Copy the records, beginning at the line that contains "orange circle: moved 2 px right, 9 px down" and continuing through the last line of the records. Leave out the picture lines.
[Start of RECORDS FOR THIS TASK]
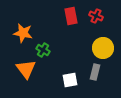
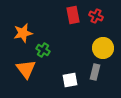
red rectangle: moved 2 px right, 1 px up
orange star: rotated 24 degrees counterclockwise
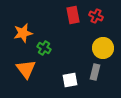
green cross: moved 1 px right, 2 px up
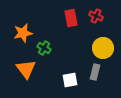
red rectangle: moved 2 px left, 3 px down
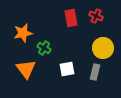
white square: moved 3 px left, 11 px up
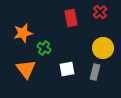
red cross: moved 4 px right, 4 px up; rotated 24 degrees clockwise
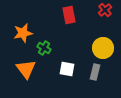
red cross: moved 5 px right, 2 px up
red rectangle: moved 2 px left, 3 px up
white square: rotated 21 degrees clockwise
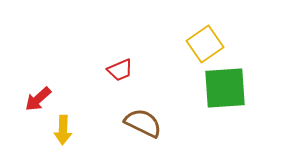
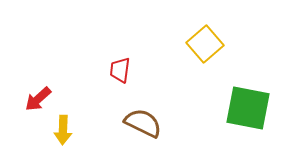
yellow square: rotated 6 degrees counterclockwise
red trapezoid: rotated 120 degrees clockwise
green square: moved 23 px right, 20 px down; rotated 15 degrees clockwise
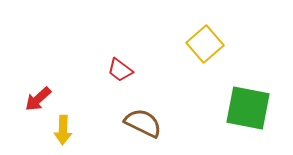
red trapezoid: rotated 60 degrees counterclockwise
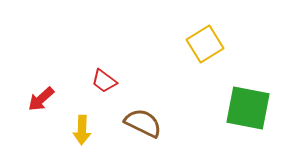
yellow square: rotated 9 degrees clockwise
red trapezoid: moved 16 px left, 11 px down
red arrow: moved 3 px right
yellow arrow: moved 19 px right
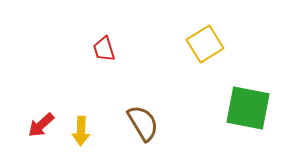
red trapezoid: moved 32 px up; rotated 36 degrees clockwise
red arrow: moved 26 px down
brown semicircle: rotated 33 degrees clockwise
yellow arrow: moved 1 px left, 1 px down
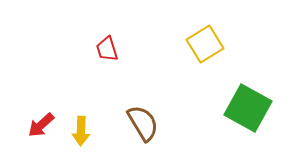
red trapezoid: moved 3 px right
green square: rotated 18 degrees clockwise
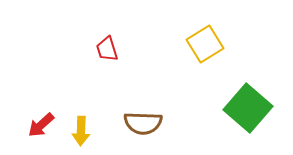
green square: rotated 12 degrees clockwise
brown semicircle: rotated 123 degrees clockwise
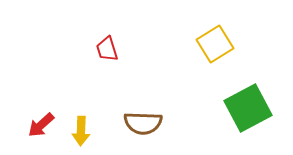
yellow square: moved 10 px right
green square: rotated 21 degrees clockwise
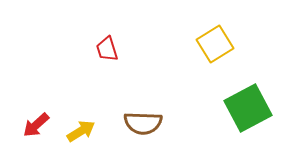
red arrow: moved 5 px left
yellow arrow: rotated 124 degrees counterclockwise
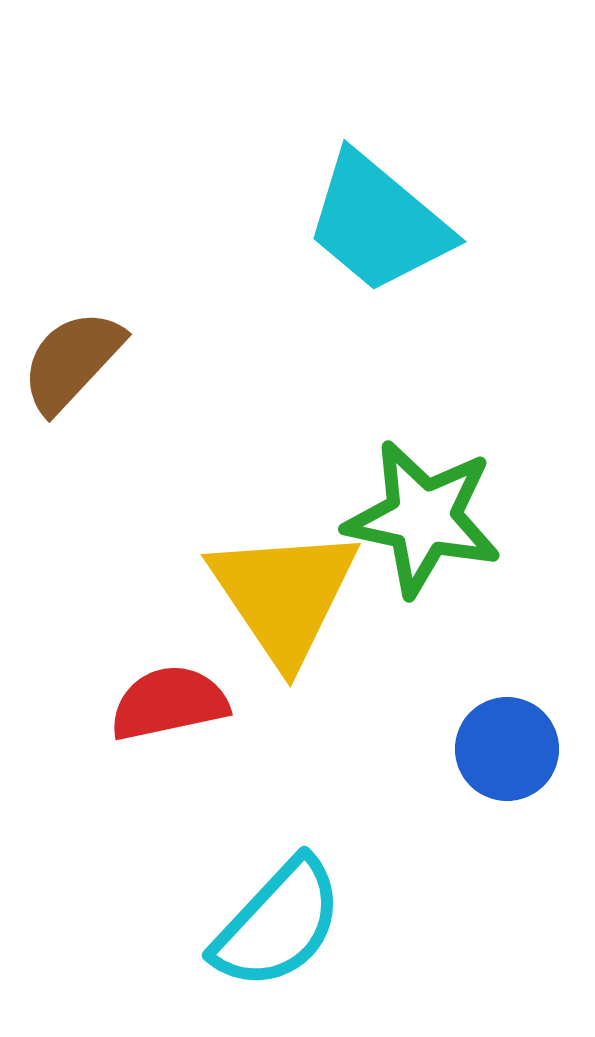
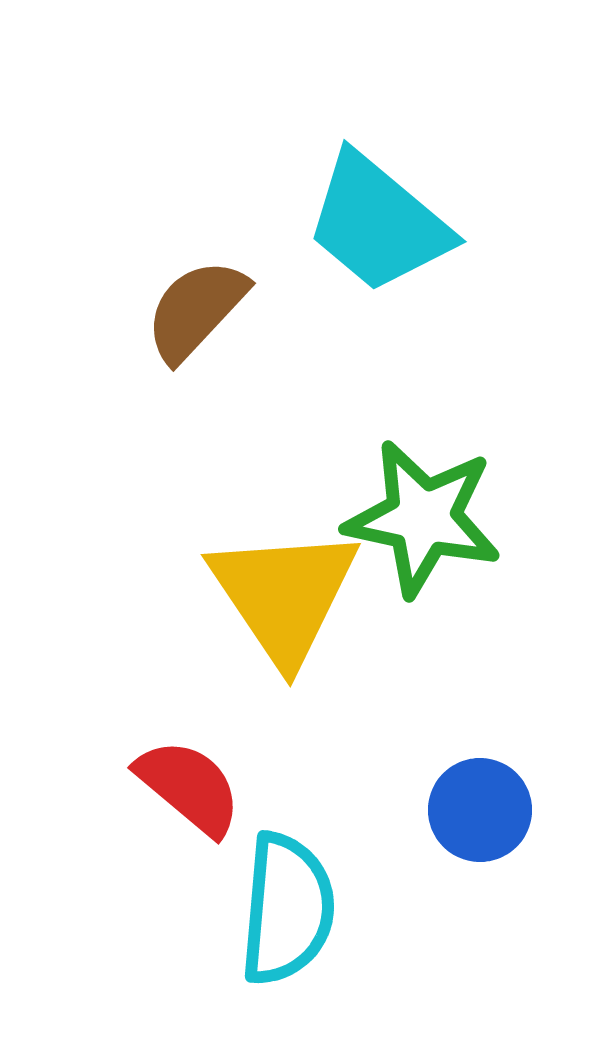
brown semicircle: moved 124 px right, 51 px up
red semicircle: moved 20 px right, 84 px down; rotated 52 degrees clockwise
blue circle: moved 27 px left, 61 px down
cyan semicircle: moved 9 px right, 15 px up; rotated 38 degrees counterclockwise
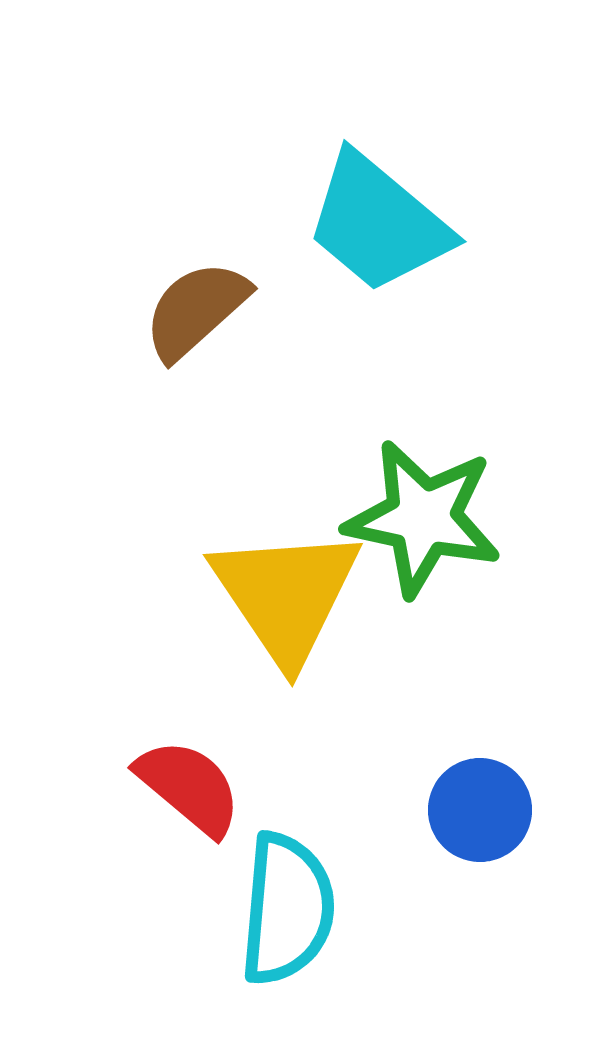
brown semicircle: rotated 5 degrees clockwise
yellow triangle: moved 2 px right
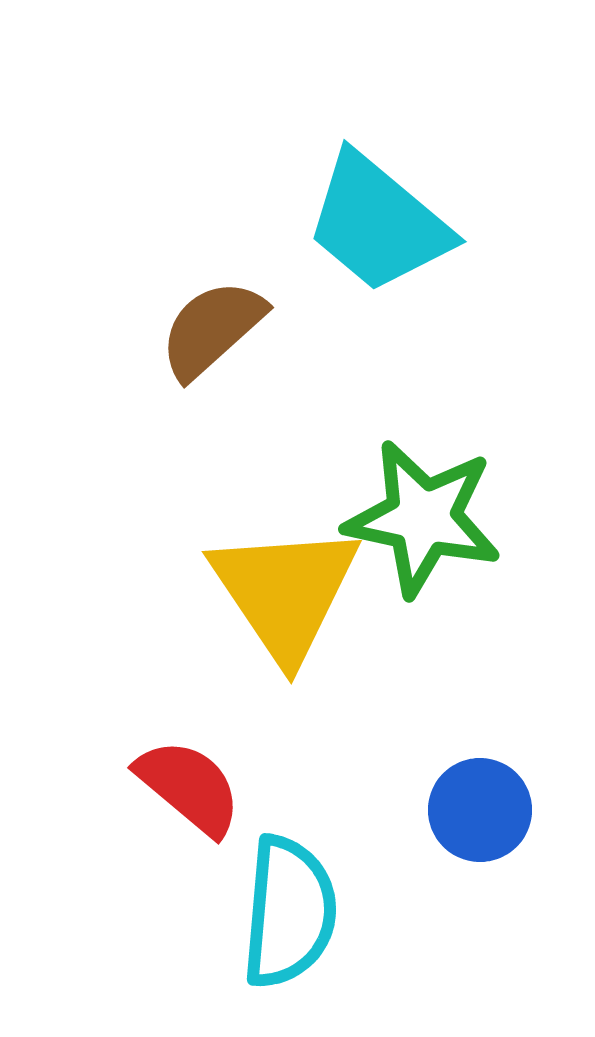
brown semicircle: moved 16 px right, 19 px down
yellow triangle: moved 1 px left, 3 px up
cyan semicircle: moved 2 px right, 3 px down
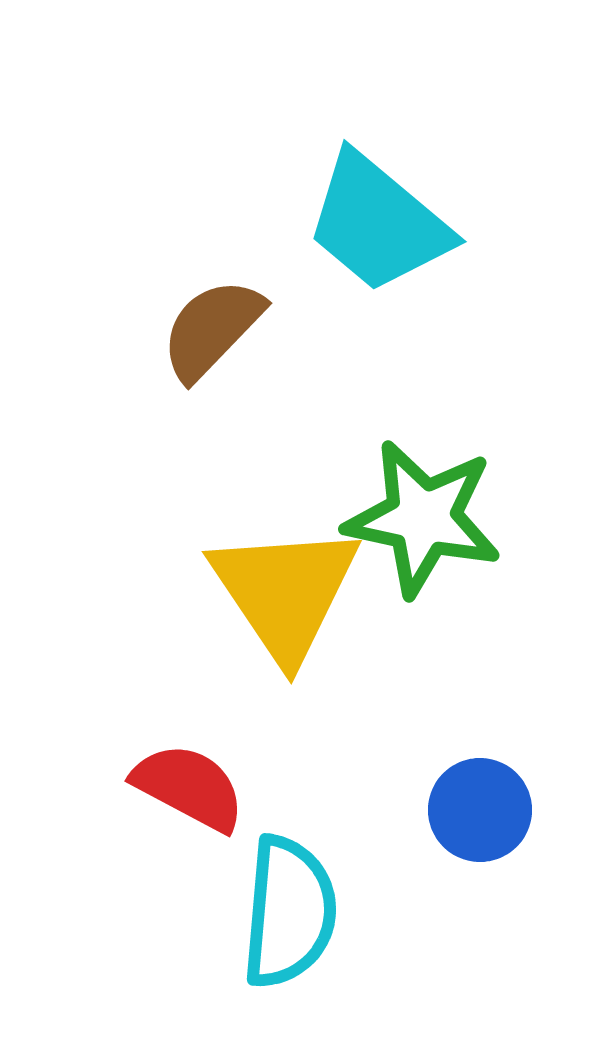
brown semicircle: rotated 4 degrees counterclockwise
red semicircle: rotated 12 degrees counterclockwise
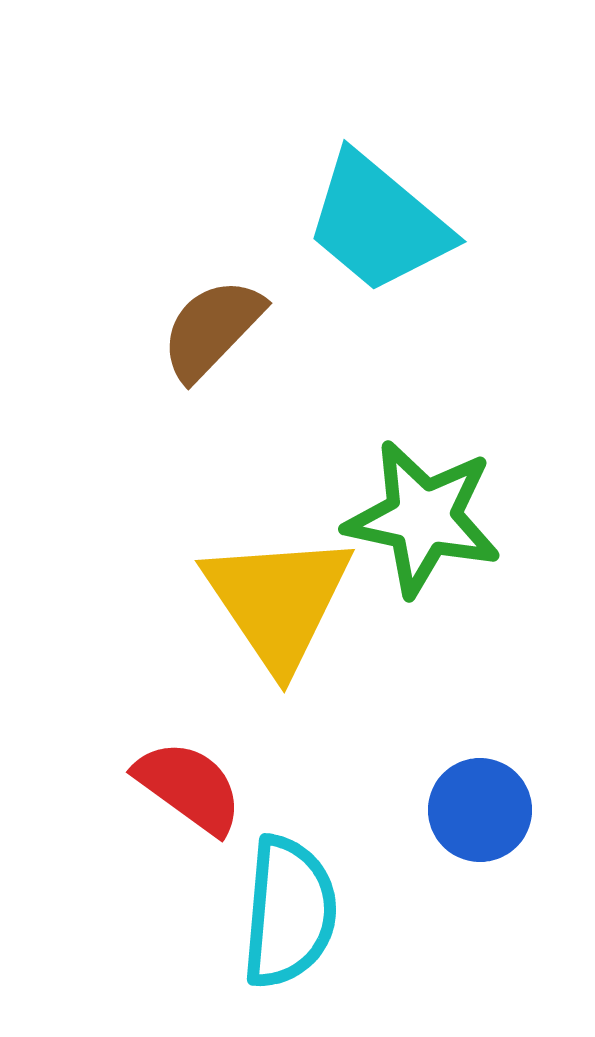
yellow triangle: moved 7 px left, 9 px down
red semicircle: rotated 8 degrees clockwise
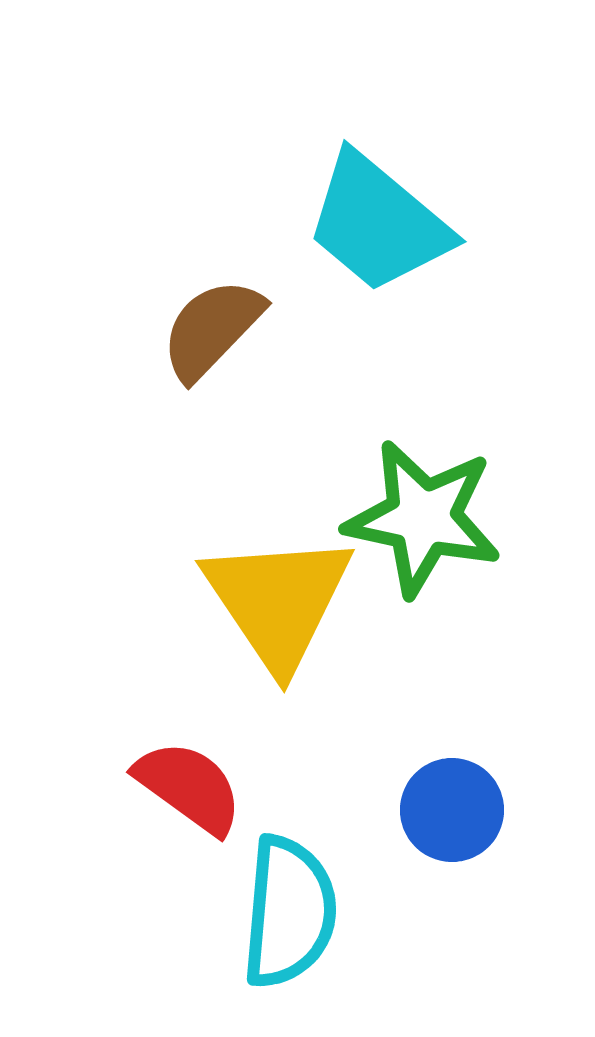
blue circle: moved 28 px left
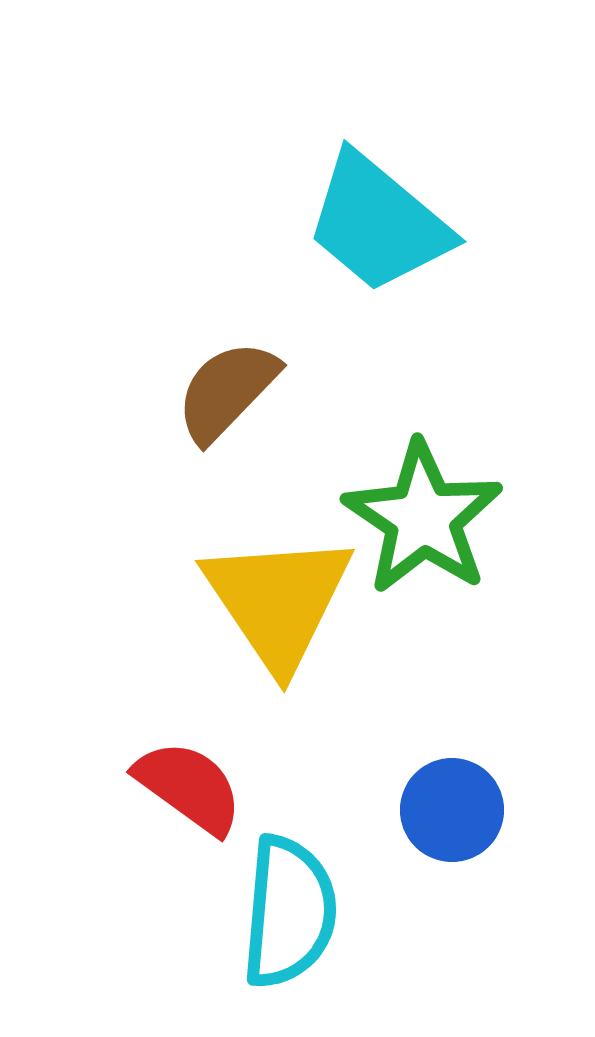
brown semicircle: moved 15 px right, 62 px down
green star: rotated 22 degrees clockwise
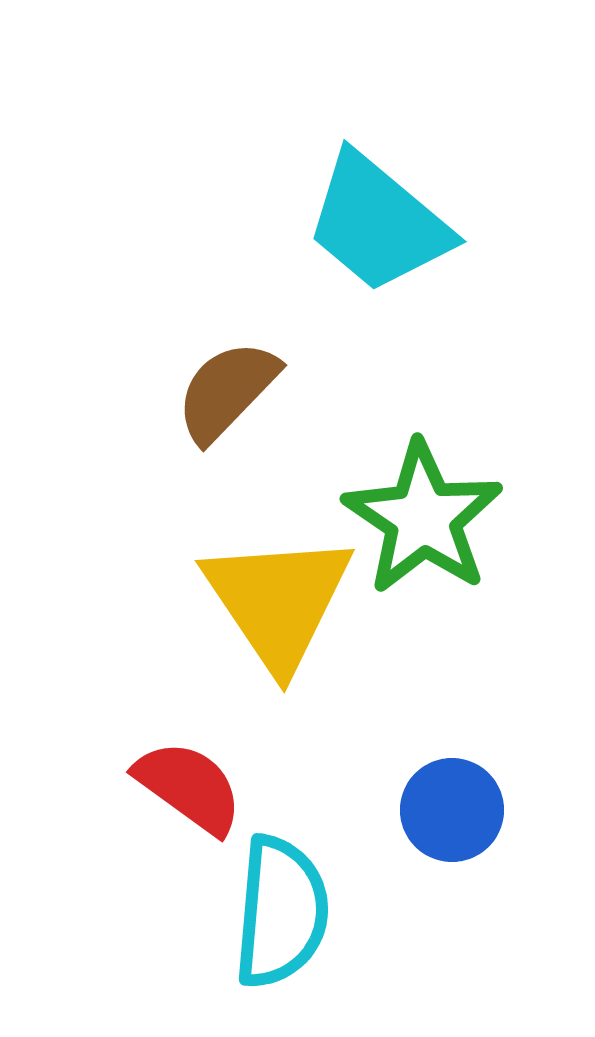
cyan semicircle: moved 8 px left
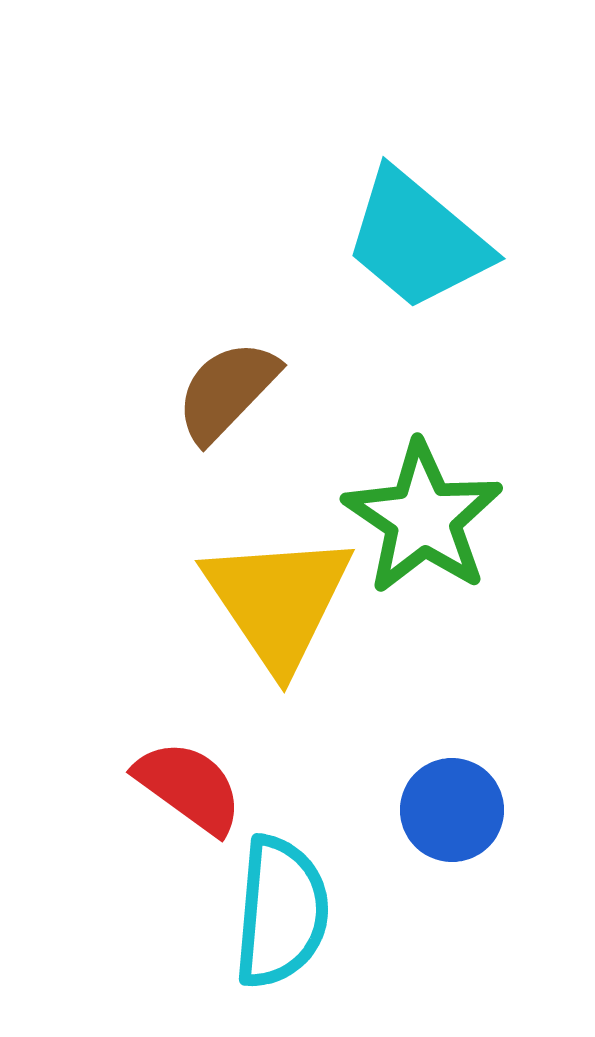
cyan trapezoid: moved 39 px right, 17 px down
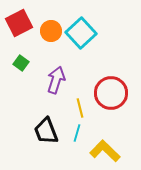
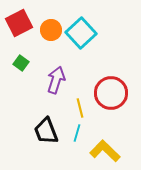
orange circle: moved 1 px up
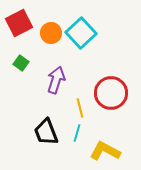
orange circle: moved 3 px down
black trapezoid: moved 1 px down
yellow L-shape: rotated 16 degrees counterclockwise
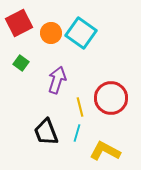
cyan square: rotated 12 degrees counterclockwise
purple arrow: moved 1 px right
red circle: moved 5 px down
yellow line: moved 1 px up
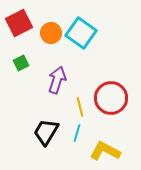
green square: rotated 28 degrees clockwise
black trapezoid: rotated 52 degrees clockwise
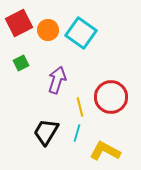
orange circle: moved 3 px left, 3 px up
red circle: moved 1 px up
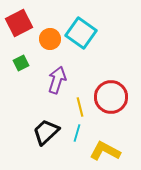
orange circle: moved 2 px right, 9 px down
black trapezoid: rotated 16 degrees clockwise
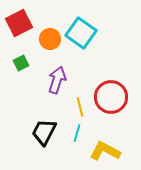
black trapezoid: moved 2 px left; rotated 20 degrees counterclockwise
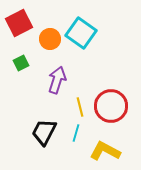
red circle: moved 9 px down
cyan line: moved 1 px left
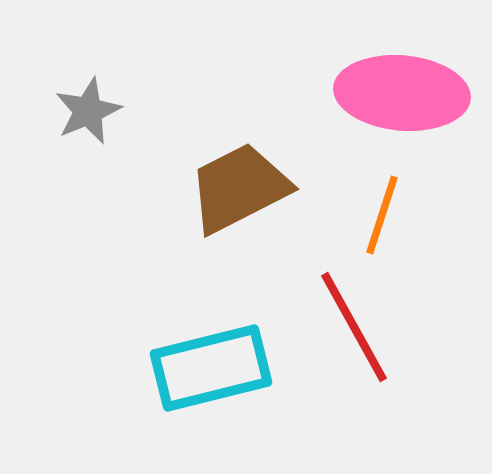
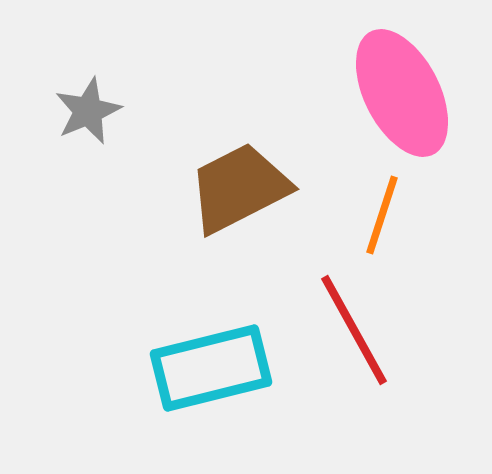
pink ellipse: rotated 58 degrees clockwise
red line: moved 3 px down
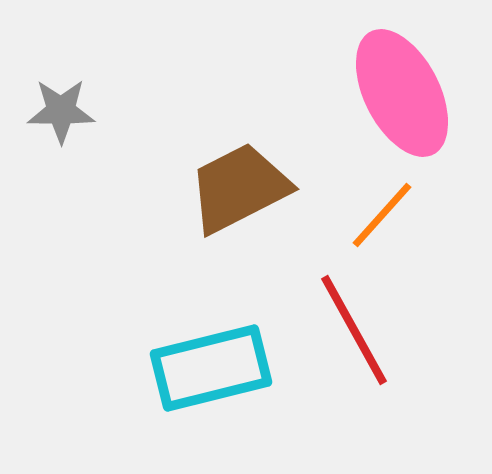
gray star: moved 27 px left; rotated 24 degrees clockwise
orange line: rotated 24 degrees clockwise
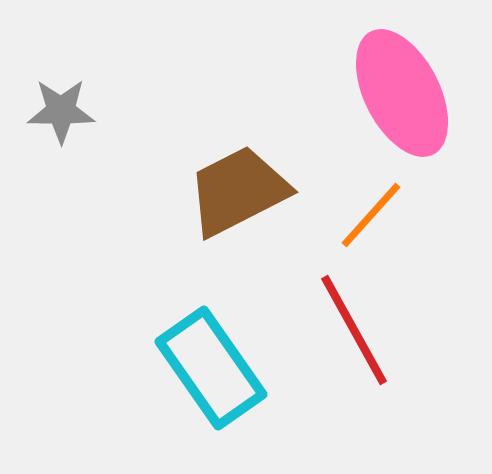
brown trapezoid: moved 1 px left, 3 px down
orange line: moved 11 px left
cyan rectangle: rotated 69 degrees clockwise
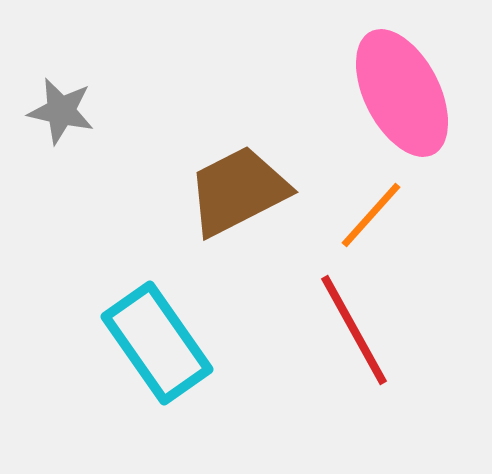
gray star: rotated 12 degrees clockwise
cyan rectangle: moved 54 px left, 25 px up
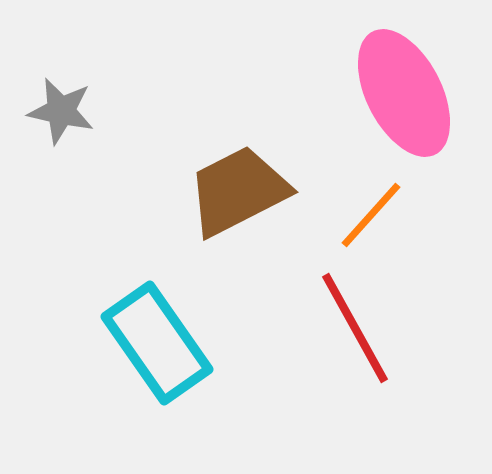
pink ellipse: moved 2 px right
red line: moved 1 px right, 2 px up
[End of RECORDS FOR THIS TASK]
SOLUTION TO THIS EXERCISE:
orange circle: moved 2 px right, 9 px down
black trapezoid: rotated 16 degrees clockwise
black trapezoid: moved 2 px left; rotated 20 degrees counterclockwise
red circle: moved 9 px down
cyan line: moved 1 px left
pink ellipse: rotated 58 degrees clockwise
red line: moved 3 px down
gray star: moved 27 px left; rotated 24 degrees clockwise
orange line: rotated 24 degrees clockwise
brown trapezoid: moved 1 px left, 3 px down
orange line: moved 11 px left
cyan rectangle: rotated 69 degrees clockwise
gray star: rotated 12 degrees clockwise
cyan rectangle: moved 54 px left, 25 px up
pink ellipse: moved 2 px right
red line: moved 1 px right, 2 px up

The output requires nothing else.